:: Directions ::
Whatever the data contains, copy all of it exactly.

:: Records shown ::
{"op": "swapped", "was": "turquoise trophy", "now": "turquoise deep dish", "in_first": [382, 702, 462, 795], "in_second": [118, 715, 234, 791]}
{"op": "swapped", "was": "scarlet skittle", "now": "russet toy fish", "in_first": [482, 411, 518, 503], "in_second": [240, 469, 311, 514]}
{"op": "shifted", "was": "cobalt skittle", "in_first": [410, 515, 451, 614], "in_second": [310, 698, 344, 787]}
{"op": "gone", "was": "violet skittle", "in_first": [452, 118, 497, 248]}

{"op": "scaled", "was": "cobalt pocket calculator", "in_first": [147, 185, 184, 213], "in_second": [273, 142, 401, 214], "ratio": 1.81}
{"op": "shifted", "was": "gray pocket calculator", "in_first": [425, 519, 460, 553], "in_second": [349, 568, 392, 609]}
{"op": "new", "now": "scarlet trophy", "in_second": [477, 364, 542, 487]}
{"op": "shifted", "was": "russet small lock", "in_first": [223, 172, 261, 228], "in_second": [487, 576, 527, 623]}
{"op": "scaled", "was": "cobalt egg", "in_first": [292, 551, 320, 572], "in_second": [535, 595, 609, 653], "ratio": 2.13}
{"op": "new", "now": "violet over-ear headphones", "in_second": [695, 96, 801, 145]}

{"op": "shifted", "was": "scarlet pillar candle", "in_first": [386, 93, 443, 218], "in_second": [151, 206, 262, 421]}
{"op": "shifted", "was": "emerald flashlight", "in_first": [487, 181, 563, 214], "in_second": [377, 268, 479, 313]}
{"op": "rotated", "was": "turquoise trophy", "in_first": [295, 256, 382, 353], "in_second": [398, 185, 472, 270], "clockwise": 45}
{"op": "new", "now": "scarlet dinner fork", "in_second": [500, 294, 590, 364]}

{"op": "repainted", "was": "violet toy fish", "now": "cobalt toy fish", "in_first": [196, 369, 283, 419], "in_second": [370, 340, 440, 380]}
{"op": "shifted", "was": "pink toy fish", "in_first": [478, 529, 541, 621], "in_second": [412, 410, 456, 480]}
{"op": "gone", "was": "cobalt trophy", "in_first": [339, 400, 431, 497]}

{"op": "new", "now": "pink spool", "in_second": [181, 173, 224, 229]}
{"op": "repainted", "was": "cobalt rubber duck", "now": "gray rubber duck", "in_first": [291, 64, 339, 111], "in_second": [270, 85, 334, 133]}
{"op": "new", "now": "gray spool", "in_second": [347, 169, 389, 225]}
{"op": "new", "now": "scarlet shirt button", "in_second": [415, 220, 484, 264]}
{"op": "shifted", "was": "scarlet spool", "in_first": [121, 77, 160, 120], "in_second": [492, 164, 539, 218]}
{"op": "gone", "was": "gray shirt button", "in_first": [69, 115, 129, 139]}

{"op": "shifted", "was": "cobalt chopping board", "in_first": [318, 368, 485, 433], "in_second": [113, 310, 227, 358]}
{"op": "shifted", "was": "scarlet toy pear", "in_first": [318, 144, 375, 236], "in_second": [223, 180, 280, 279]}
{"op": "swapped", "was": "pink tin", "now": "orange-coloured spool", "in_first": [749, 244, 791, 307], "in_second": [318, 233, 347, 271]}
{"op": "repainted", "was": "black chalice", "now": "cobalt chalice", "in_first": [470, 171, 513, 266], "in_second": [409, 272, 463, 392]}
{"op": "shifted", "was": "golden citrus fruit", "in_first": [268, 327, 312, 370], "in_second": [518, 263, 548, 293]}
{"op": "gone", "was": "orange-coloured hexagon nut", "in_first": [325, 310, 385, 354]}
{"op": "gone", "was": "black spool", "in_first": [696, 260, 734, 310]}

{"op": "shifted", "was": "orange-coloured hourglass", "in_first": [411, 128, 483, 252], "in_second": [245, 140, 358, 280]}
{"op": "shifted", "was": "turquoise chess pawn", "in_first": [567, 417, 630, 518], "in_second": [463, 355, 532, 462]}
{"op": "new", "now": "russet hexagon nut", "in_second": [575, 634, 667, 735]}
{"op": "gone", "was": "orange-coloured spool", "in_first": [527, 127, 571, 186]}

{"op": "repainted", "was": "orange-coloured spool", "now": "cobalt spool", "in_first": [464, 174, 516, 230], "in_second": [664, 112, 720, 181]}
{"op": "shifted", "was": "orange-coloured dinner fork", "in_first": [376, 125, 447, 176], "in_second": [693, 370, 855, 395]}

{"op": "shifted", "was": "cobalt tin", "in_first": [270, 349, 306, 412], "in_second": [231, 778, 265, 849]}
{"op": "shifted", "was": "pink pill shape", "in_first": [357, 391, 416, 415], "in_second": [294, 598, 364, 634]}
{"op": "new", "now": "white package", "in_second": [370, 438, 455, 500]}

:: Expected output ::
{"op": "swapped", "was": "turquoise trophy", "now": "turquoise deep dish", "in_first": [382, 702, 462, 795], "in_second": [118, 715, 234, 791]}
{"op": "swapped", "was": "scarlet skittle", "now": "russet toy fish", "in_first": [482, 411, 518, 503], "in_second": [240, 469, 311, 514]}
{"op": "shifted", "was": "cobalt skittle", "in_first": [410, 515, 451, 614], "in_second": [310, 698, 344, 787]}
{"op": "gone", "was": "violet skittle", "in_first": [452, 118, 497, 248]}

{"op": "scaled", "was": "cobalt pocket calculator", "in_first": [147, 185, 184, 213], "in_second": [273, 142, 401, 214], "ratio": 1.81}
{"op": "shifted", "was": "gray pocket calculator", "in_first": [425, 519, 460, 553], "in_second": [349, 568, 392, 609]}
{"op": "new", "now": "scarlet trophy", "in_second": [477, 364, 542, 487]}
{"op": "shifted", "was": "russet small lock", "in_first": [223, 172, 261, 228], "in_second": [487, 576, 527, 623]}
{"op": "scaled", "was": "cobalt egg", "in_first": [292, 551, 320, 572], "in_second": [535, 595, 609, 653], "ratio": 2.13}
{"op": "new", "now": "violet over-ear headphones", "in_second": [695, 96, 801, 145]}

{"op": "shifted", "was": "scarlet pillar candle", "in_first": [386, 93, 443, 218], "in_second": [151, 206, 262, 421]}
{"op": "shifted", "was": "emerald flashlight", "in_first": [487, 181, 563, 214], "in_second": [377, 268, 479, 313]}
{"op": "rotated", "was": "turquoise trophy", "in_first": [295, 256, 382, 353], "in_second": [398, 185, 472, 270], "clockwise": 45}
{"op": "new", "now": "scarlet dinner fork", "in_second": [500, 294, 590, 364]}

{"op": "repainted", "was": "violet toy fish", "now": "cobalt toy fish", "in_first": [196, 369, 283, 419], "in_second": [370, 340, 440, 380]}
{"op": "shifted", "was": "pink toy fish", "in_first": [478, 529, 541, 621], "in_second": [412, 410, 456, 480]}
{"op": "gone", "was": "cobalt trophy", "in_first": [339, 400, 431, 497]}

{"op": "new", "now": "pink spool", "in_second": [181, 173, 224, 229]}
{"op": "repainted", "was": "cobalt rubber duck", "now": "gray rubber duck", "in_first": [291, 64, 339, 111], "in_second": [270, 85, 334, 133]}
{"op": "new", "now": "gray spool", "in_second": [347, 169, 389, 225]}
{"op": "new", "now": "scarlet shirt button", "in_second": [415, 220, 484, 264]}
{"op": "shifted", "was": "scarlet spool", "in_first": [121, 77, 160, 120], "in_second": [492, 164, 539, 218]}
{"op": "gone", "was": "gray shirt button", "in_first": [69, 115, 129, 139]}

{"op": "shifted", "was": "cobalt chopping board", "in_first": [318, 368, 485, 433], "in_second": [113, 310, 227, 358]}
{"op": "shifted", "was": "scarlet toy pear", "in_first": [318, 144, 375, 236], "in_second": [223, 180, 280, 279]}
{"op": "swapped", "was": "pink tin", "now": "orange-coloured spool", "in_first": [749, 244, 791, 307], "in_second": [318, 233, 347, 271]}
{"op": "repainted", "was": "black chalice", "now": "cobalt chalice", "in_first": [470, 171, 513, 266], "in_second": [409, 272, 463, 392]}
{"op": "shifted", "was": "golden citrus fruit", "in_first": [268, 327, 312, 370], "in_second": [518, 263, 548, 293]}
{"op": "gone", "was": "orange-coloured hexagon nut", "in_first": [325, 310, 385, 354]}
{"op": "gone", "was": "black spool", "in_first": [696, 260, 734, 310]}

{"op": "shifted", "was": "orange-coloured hourglass", "in_first": [411, 128, 483, 252], "in_second": [245, 140, 358, 280]}
{"op": "shifted", "was": "turquoise chess pawn", "in_first": [567, 417, 630, 518], "in_second": [463, 355, 532, 462]}
{"op": "new", "now": "russet hexagon nut", "in_second": [575, 634, 667, 735]}
{"op": "gone", "was": "orange-coloured spool", "in_first": [527, 127, 571, 186]}

{"op": "repainted", "was": "orange-coloured spool", "now": "cobalt spool", "in_first": [464, 174, 516, 230], "in_second": [664, 112, 720, 181]}
{"op": "shifted", "was": "orange-coloured dinner fork", "in_first": [376, 125, 447, 176], "in_second": [693, 370, 855, 395]}

{"op": "shifted", "was": "cobalt tin", "in_first": [270, 349, 306, 412], "in_second": [231, 778, 265, 849]}
{"op": "shifted", "was": "pink pill shape", "in_first": [357, 391, 416, 415], "in_second": [294, 598, 364, 634]}
{"op": "new", "now": "white package", "in_second": [370, 438, 455, 500]}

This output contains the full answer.